▶ **Work to complete**:
Reprint the lines below as they are, minus the pictures.
● ● ● ● ● ● ●
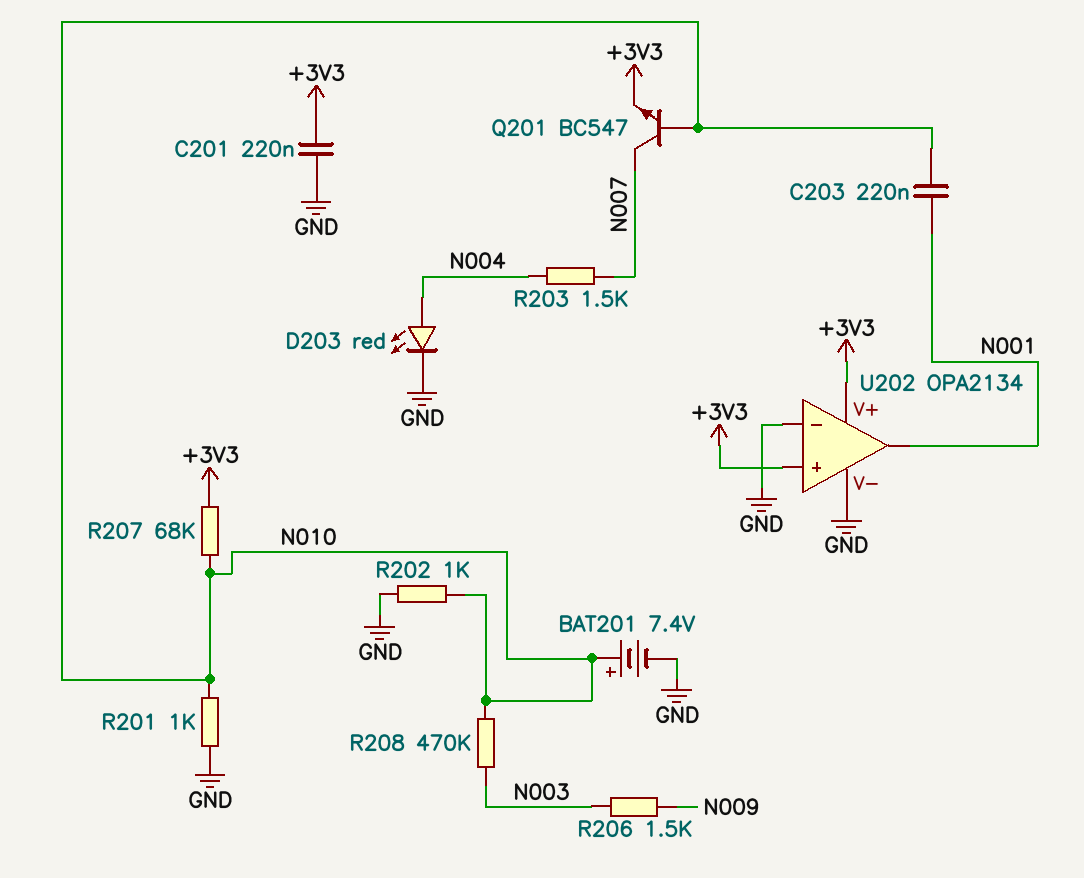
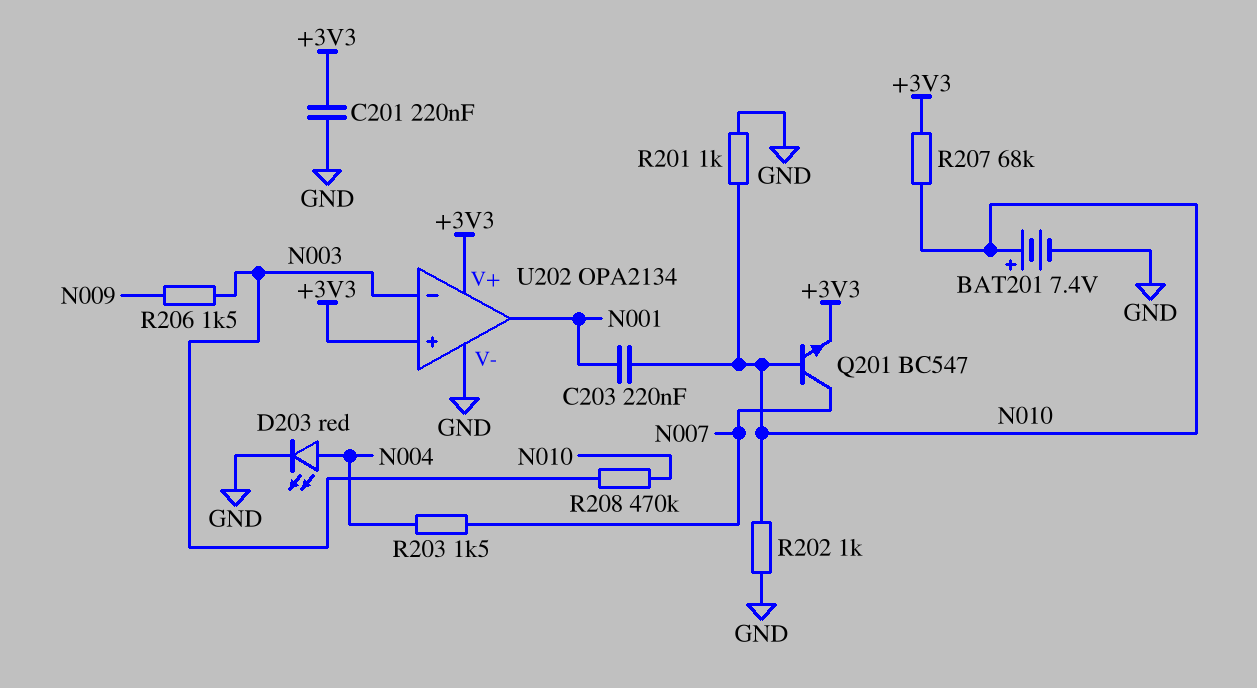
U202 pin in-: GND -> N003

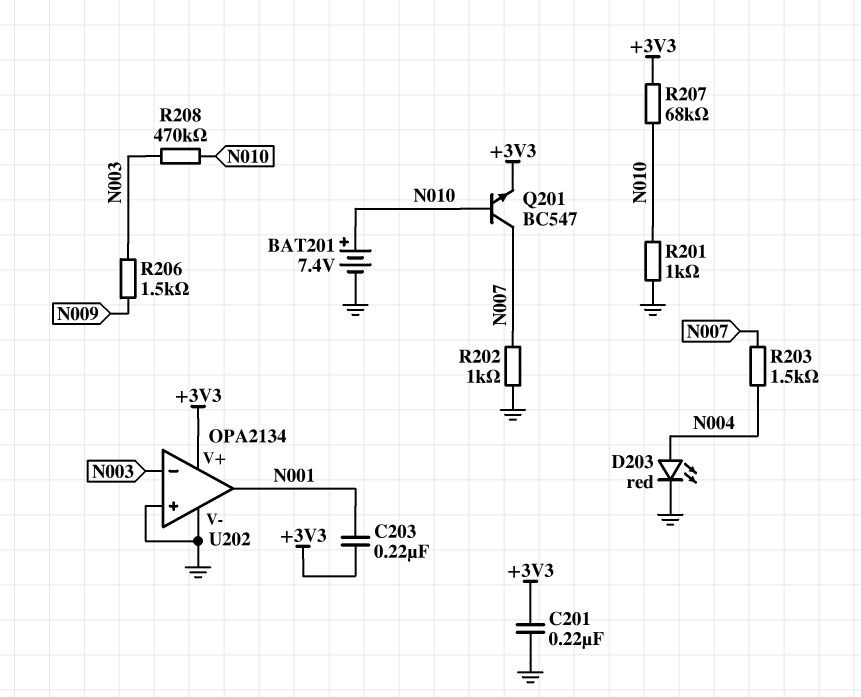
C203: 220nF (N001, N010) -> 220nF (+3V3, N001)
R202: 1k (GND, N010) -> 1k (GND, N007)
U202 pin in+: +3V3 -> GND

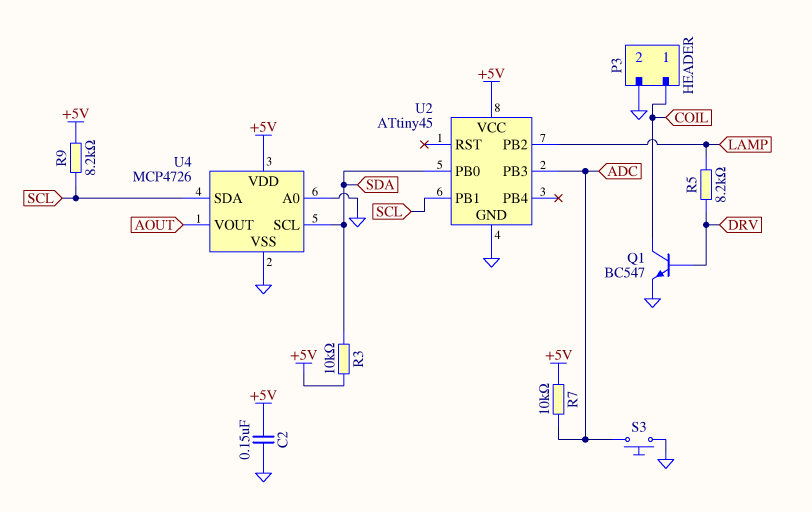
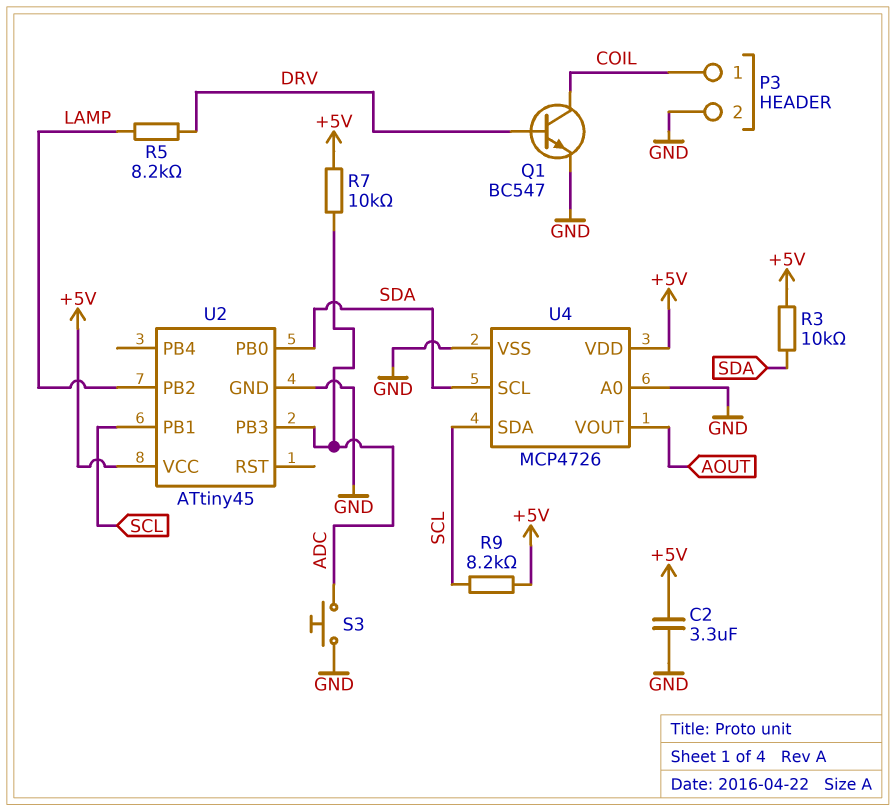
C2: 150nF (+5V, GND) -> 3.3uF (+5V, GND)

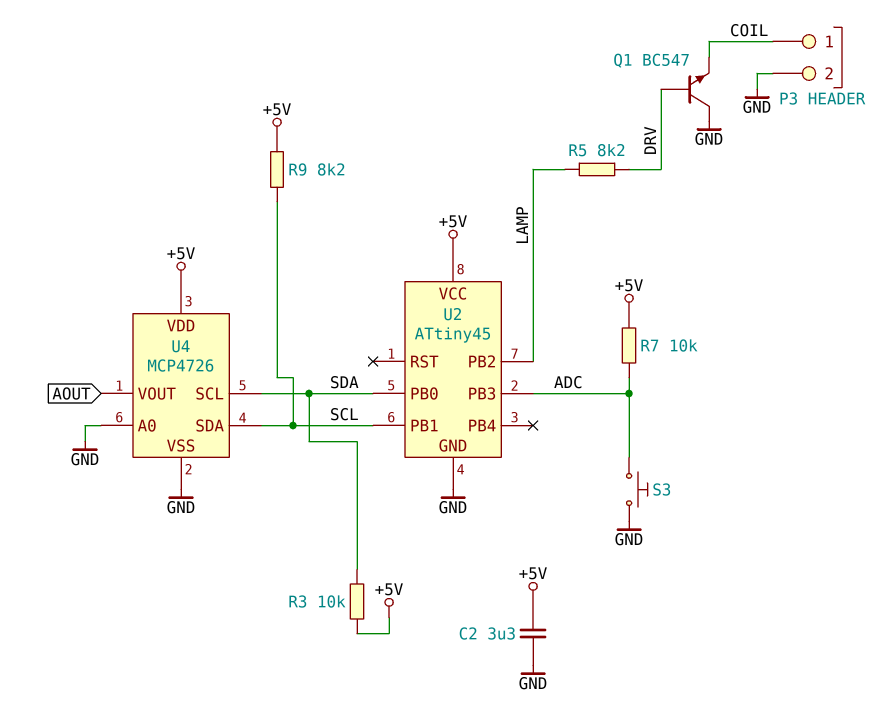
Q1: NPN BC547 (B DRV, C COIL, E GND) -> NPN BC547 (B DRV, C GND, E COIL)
● ● ● ● ● ● ●
▶ **Task result**:
U202 pin in-: GND -> N003

C203: 220nF (N001, N010) -> 220nF (+3V3, N001)
R202: 1k (GND, N010) -> 1k (GND, N007)
U202 pin in+: +3V3 -> GND

C2: 150nF (+5V, GND) -> 3.3uF (+5V, GND)

Q1: NPN BC547 (B DRV, C COIL, E GND) -> NPN BC547 (B DRV, C GND, E COIL)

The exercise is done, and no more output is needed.